_INSTRUCTION_:
Copy out the lines word for word, from the first line down to and including the line that contains "white triangle: moved 3 px right, 1 px down".

_A block of data_:

+===+

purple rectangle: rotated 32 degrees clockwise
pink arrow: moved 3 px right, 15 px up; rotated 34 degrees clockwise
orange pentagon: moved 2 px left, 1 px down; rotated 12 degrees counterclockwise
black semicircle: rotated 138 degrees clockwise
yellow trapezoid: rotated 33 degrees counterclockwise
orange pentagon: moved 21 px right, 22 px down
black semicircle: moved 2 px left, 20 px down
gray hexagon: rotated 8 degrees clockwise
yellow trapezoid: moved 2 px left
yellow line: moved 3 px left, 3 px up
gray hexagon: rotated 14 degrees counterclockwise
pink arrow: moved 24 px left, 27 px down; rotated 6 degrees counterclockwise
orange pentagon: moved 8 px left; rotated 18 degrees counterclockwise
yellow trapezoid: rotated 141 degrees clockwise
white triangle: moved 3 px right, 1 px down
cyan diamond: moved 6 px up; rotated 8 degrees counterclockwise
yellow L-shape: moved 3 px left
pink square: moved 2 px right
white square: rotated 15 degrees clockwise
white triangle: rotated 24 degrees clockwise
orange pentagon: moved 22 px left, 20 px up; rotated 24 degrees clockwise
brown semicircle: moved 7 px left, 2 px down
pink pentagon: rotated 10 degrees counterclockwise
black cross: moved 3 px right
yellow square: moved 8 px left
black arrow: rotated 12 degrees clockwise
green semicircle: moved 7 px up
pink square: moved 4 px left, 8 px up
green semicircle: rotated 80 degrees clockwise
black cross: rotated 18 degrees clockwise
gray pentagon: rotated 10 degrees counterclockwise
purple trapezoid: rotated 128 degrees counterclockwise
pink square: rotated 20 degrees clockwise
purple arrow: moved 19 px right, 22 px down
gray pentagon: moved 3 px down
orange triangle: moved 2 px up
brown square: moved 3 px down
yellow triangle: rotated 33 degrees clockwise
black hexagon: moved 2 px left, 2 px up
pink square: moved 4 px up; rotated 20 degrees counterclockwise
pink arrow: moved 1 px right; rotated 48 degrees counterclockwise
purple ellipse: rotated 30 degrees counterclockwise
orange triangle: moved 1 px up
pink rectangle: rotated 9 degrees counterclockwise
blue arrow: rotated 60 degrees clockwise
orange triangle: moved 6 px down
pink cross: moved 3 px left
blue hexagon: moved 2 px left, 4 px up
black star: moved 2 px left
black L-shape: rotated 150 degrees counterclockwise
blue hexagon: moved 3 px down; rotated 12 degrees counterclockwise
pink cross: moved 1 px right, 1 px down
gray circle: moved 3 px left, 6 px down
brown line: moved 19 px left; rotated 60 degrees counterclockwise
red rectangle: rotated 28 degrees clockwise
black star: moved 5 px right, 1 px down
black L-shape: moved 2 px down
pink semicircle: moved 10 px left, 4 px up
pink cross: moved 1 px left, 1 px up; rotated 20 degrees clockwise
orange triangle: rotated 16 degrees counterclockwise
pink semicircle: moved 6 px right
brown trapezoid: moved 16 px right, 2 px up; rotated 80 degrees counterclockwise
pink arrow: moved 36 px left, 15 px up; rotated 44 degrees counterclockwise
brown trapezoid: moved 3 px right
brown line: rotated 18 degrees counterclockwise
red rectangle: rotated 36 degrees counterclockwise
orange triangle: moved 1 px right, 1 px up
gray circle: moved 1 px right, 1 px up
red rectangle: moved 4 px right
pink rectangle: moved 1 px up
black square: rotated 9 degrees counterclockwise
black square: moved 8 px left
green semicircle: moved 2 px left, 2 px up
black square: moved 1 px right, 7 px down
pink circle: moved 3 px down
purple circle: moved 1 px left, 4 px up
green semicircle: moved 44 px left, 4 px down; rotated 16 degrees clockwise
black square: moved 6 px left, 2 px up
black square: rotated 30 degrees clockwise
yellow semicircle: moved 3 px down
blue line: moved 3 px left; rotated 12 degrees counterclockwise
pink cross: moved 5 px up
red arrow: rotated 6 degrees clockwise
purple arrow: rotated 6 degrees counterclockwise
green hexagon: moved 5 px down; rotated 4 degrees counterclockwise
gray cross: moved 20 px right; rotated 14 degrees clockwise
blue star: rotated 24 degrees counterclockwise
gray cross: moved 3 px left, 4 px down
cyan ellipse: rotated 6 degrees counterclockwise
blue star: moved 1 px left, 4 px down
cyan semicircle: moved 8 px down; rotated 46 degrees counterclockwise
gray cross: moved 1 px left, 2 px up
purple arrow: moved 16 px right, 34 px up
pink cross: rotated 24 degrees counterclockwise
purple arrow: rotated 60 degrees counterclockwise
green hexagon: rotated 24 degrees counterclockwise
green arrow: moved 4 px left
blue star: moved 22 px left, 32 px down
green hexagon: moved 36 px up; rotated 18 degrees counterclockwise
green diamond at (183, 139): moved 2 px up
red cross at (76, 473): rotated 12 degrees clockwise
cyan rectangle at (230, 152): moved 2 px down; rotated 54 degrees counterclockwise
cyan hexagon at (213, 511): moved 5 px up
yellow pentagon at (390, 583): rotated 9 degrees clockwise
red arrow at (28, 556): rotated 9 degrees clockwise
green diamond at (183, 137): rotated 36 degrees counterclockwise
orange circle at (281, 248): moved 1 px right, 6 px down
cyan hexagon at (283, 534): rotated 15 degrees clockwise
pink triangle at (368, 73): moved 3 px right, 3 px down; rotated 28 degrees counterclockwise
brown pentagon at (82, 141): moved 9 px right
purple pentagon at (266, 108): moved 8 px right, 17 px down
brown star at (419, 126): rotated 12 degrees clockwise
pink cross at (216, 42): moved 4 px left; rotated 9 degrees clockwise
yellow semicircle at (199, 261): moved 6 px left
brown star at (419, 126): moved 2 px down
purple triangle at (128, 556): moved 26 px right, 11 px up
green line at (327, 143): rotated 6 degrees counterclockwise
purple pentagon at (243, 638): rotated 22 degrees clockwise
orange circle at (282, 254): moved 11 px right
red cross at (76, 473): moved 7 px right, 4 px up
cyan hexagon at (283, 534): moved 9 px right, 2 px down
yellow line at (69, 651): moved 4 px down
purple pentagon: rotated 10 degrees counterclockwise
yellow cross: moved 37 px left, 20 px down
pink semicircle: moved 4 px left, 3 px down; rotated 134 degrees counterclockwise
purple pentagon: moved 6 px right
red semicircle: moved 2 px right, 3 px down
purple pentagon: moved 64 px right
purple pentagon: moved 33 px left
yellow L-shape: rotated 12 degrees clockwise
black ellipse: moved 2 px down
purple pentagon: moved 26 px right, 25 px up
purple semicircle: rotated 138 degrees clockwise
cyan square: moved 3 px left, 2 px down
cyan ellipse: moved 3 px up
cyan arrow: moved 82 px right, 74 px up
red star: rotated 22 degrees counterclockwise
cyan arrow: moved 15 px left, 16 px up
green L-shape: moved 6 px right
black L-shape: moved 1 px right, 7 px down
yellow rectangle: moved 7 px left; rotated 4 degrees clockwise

+===+

_ANSWER IN FULL_:
purple rectangle: rotated 32 degrees clockwise
pink arrow: moved 3 px right, 15 px up; rotated 34 degrees clockwise
orange pentagon: moved 2 px left, 1 px down; rotated 12 degrees counterclockwise
black semicircle: rotated 138 degrees clockwise
yellow trapezoid: rotated 33 degrees counterclockwise
orange pentagon: moved 21 px right, 22 px down
black semicircle: moved 2 px left, 20 px down
gray hexagon: rotated 8 degrees clockwise
yellow trapezoid: moved 2 px left
yellow line: moved 3 px left, 3 px up
gray hexagon: rotated 14 degrees counterclockwise
pink arrow: moved 24 px left, 27 px down; rotated 6 degrees counterclockwise
orange pentagon: moved 8 px left; rotated 18 degrees counterclockwise
yellow trapezoid: rotated 141 degrees clockwise
white triangle: moved 3 px right, 1 px down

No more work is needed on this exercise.